Task to carry out = For the entries below, work out how many lines include the string "objects", then write only that number.

○ ○ ○ ○

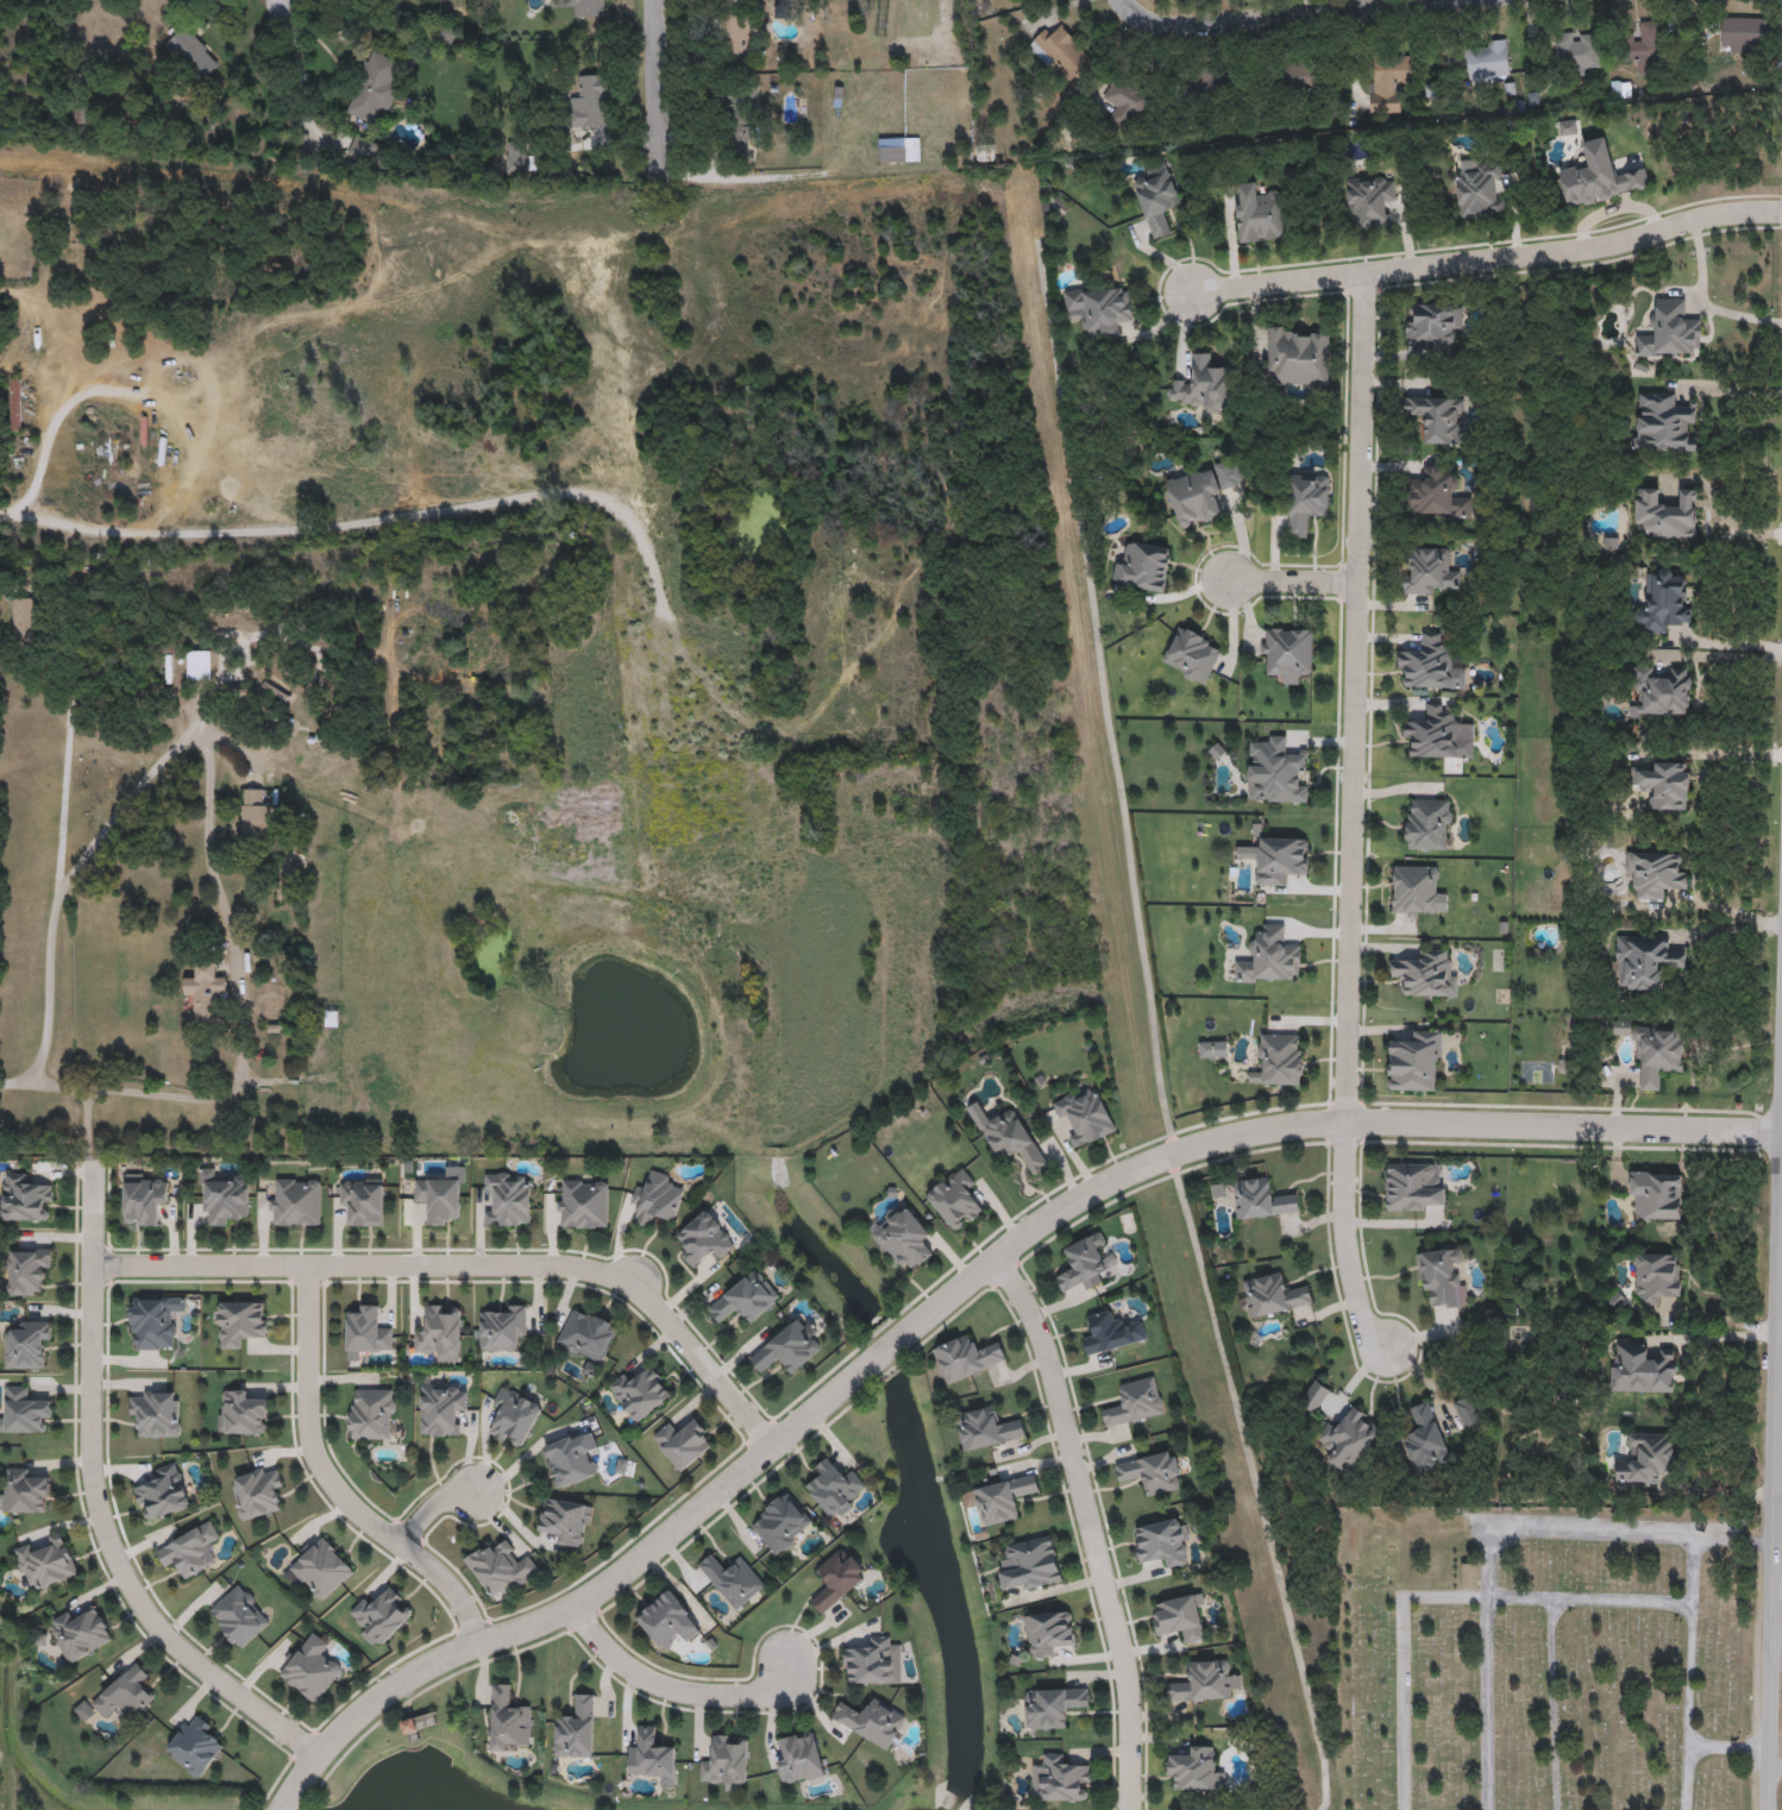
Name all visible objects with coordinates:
building: (588, 7)
road: (283, 15)
road: (1273, 15)
building: (1743, 33)
building: (735, 36)
building: (1643, 48)
building: (1575, 51)
building: (1062, 52)
building: (191, 54)
building: (1487, 59)
building: (1300, 73)
building: (1389, 80)
building: (373, 86)
building: (1205, 87)
road: (657, 88)
building: (589, 101)
building: (1127, 102)
building: (733, 105)
building: (82, 114)
building: (739, 139)
building: (362, 147)
building: (891, 148)
building: (518, 156)
building: (1599, 177)
building: (1479, 187)
building: (1157, 199)
building: (1369, 201)
building: (1259, 215)
road: (1490, 258)
road: (1704, 302)
building: (1101, 310)
building: (1434, 324)
building: (1670, 331)
building: (1298, 357)
building: (1204, 386)
road: (1732, 392)
building: (15, 403)
building: (1437, 418)
building: (1665, 425)
road: (25, 459)
building: (1201, 495)
building: (1437, 495)
building: (1307, 502)
building: (1667, 515)
road: (326, 524)
building: (1143, 568)
building: (1429, 572)
road: (1290, 584)
building: (1663, 602)
building: (22, 618)
building: (1287, 652)
building: (1191, 655)
building: (197, 664)
building: (1430, 666)
building: (1661, 691)
road: (1353, 699)
building: (1433, 734)
building: (303, 753)
road: (1715, 756)
road: (74, 772)
building: (1277, 772)
building: (1663, 784)
building: (256, 813)
building: (1428, 825)
building: (1277, 860)
building: (1655, 873)
building: (1416, 892)
road: (236, 910)
building: (1270, 958)
building: (1643, 961)
building: (1427, 975)
building: (207, 993)
road: (55, 1008)
road: (1153, 1030)
building: (1657, 1054)
building: (1280, 1061)
building: (1416, 1063)
building: (1084, 1114)
building: (1013, 1140)
building: (1413, 1188)
building: (1656, 1196)
building: (143, 1197)
building: (222, 1197)
building: (656, 1198)
building: (955, 1198)
building: (25, 1199)
building: (438, 1199)
building: (507, 1199)
building: (362, 1200)
building: (1262, 1200)
building: (294, 1201)
building: (582, 1202)
building: (902, 1237)
building: (704, 1238)
road: (1344, 1240)
building: (1084, 1263)
road: (468, 1266)
building: (26, 1269)
building: (1655, 1277)
building: (1442, 1279)
road: (960, 1289)
building: (1273, 1296)
building: (744, 1298)
road: (1722, 1319)
building: (153, 1321)
building: (240, 1321)
building: (502, 1328)
building: (366, 1332)
building: (440, 1332)
building: (1111, 1332)
building: (587, 1335)
building: (27, 1344)
building: (789, 1347)
building: (967, 1357)
building: (1642, 1370)
building: (640, 1392)
building: (1314, 1398)
building: (1134, 1402)
building: (440, 1407)
building: (25, 1410)
building: (1466, 1411)
building: (157, 1412)
building: (242, 1413)
building: (371, 1413)
building: (514, 1416)
building: (986, 1428)
building: (1348, 1439)
building: (683, 1441)
building: (1425, 1441)
road: (1780, 1451)
building: (571, 1457)
building: (1646, 1459)
building: (1151, 1472)
road: (1778, 1473)
road: (329, 1484)
building: (835, 1488)
building: (23, 1491)
building: (256, 1491)
building: (162, 1493)
building: (1004, 1498)
road: (98, 1508)
road: (431, 1509)
building: (566, 1520)
building: (781, 1523)
road: (1091, 1528)
building: (1161, 1541)
building: (191, 1550)
building: (45, 1563)
building: (1030, 1564)
building: (500, 1567)
building: (321, 1568)
building: (1469, 1575)
building: (836, 1579)
building: (732, 1580)
road: (1779, 1587)
road: (1464, 1597)
road: (1587, 1598)
building: (239, 1615)
building: (381, 1616)
building: (1180, 1617)
building: (668, 1620)
building: (1048, 1632)
building: (80, 1634)
road: (1685, 1639)
park: (1538, 1658)
building: (873, 1661)
building: (310, 1667)
building: (1204, 1681)
road: (677, 1692)
building: (124, 1693)
building: (1052, 1705)
building: (508, 1720)
building: (870, 1720)
building: (576, 1728)
building: (194, 1745)
building: (652, 1757)
building: (800, 1759)
building: (726, 1762)
building: (1195, 1770)
road: (1685, 1778)
building: (1059, 1779)

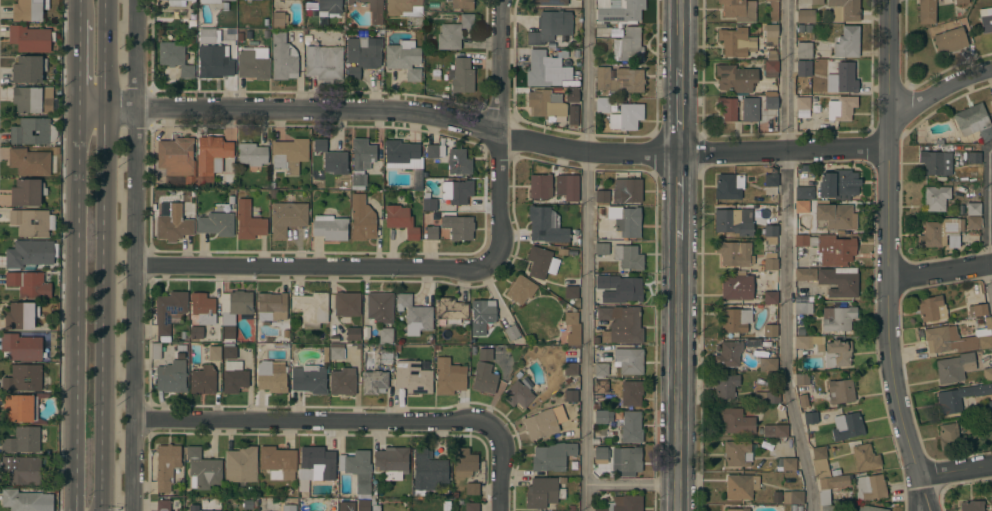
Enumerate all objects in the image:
building: (182, 0)
building: (771, 0)
building: (212, 1)
building: (961, 1)
building: (550, 2)
building: (816, 2)
building: (174, 3)
building: (369, 4)
building: (462, 4)
building: (329, 6)
building: (404, 8)
road: (79, 9)
building: (28, 10)
building: (739, 10)
building: (844, 10)
building: (773, 11)
building: (620, 12)
building: (929, 12)
building: (805, 16)
building: (278, 19)
building: (985, 20)
building: (550, 27)
building: (453, 33)
road: (679, 33)
building: (209, 36)
building: (771, 36)
building: (30, 38)
building: (950, 40)
building: (736, 42)
building: (846, 42)
building: (628, 46)
building: (804, 50)
building: (362, 56)
building: (174, 58)
building: (283, 58)
building: (403, 59)
building: (213, 63)
building: (323, 63)
building: (252, 66)
road: (498, 66)
road: (78, 67)
building: (771, 67)
building: (803, 68)
building: (28, 69)
building: (546, 69)
road: (889, 75)
building: (462, 76)
building: (735, 78)
building: (619, 80)
building: (572, 94)
road: (926, 94)
building: (832, 96)
building: (32, 101)
building: (991, 104)
building: (546, 105)
building: (602, 105)
building: (758, 107)
building: (727, 108)
road: (679, 111)
road: (380, 112)
building: (572, 116)
building: (626, 117)
building: (973, 122)
building: (32, 131)
building: (432, 151)
building: (402, 153)
road: (783, 153)
building: (251, 154)
building: (362, 154)
building: (212, 155)
building: (289, 155)
building: (175, 157)
building: (331, 158)
building: (973, 158)
building: (31, 162)
building: (458, 162)
building: (935, 162)
building: (358, 180)
building: (770, 180)
building: (837, 183)
building: (729, 186)
building: (567, 187)
building: (539, 188)
building: (627, 191)
building: (456, 192)
building: (27, 193)
building: (804, 193)
building: (602, 197)
road: (678, 197)
building: (935, 198)
building: (429, 204)
building: (801, 206)
building: (973, 209)
road: (103, 211)
building: (287, 217)
building: (832, 217)
road: (989, 218)
building: (361, 219)
building: (401, 221)
building: (626, 221)
building: (733, 221)
building: (32, 222)
building: (248, 222)
building: (174, 223)
building: (216, 224)
building: (545, 225)
building: (973, 225)
building: (330, 228)
building: (461, 228)
building: (770, 230)
building: (939, 232)
building: (431, 233)
building: (801, 240)
building: (601, 249)
building: (835, 250)
building: (30, 253)
building: (733, 253)
road: (139, 255)
road: (587, 255)
road: (785, 256)
building: (628, 257)
building: (541, 262)
road: (77, 264)
building: (770, 264)
road: (380, 268)
building: (805, 274)
road: (940, 274)
building: (839, 281)
building: (29, 284)
building: (736, 287)
building: (520, 289)
building: (619, 289)
building: (571, 292)
building: (770, 297)
building: (240, 302)
building: (346, 304)
building: (272, 305)
building: (379, 307)
building: (202, 308)
building: (803, 308)
building: (931, 308)
building: (311, 309)
building: (450, 310)
building: (977, 310)
building: (168, 312)
building: (483, 314)
building: (605, 314)
building: (414, 315)
road: (887, 315)
building: (20, 316)
building: (837, 319)
building: (734, 320)
building: (626, 327)
building: (572, 329)
building: (770, 331)
building: (196, 332)
building: (229, 332)
building: (511, 332)
building: (352, 333)
building: (385, 336)
building: (957, 339)
building: (803, 342)
building: (21, 347)
building: (154, 349)
building: (228, 351)
building: (335, 352)
building: (214, 353)
building: (835, 353)
building: (485, 354)
building: (728, 354)
building: (386, 356)
building: (628, 360)
building: (767, 364)
building: (570, 368)
building: (951, 368)
building: (601, 369)
building: (987, 374)
road: (676, 375)
building: (271, 376)
building: (171, 377)
building: (233, 377)
building: (449, 377)
building: (23, 378)
building: (412, 378)
building: (484, 378)
building: (801, 379)
building: (202, 380)
building: (308, 380)
building: (342, 382)
building: (374, 382)
building: (600, 386)
building: (726, 386)
building: (982, 390)
building: (840, 391)
building: (631, 393)
building: (517, 395)
building: (570, 396)
building: (767, 397)
building: (952, 400)
building: (989, 406)
building: (20, 408)
building: (614, 415)
building: (600, 417)
building: (810, 418)
road: (351, 419)
building: (990, 419)
building: (735, 421)
building: (540, 424)
building: (847, 426)
building: (631, 427)
building: (768, 431)
building: (780, 431)
building: (950, 437)
building: (22, 440)
building: (736, 452)
building: (600, 455)
building: (552, 457)
building: (865, 457)
building: (625, 460)
road: (75, 462)
building: (278, 462)
building: (391, 462)
building: (464, 462)
building: (820, 463)
building: (316, 464)
building: (788, 464)
road: (100, 466)
building: (240, 466)
building: (166, 467)
building: (203, 469)
building: (357, 470)
road: (954, 470)
building: (20, 471)
building: (427, 472)
road: (631, 484)
building: (741, 486)
building: (830, 487)
building: (869, 488)
building: (471, 489)
building: (542, 493)
road: (915, 493)
road: (922, 493)
building: (792, 497)
building: (26, 501)
road: (498, 504)
building: (623, 504)
building: (162, 505)
building: (363, 505)
building: (971, 505)
building: (346, 506)
building: (471, 507)
building: (288, 508)
building: (830, 508)
building: (867, 508)
building: (738, 509)
building: (203, 510)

○ ○ ○ ○

Expected output = 2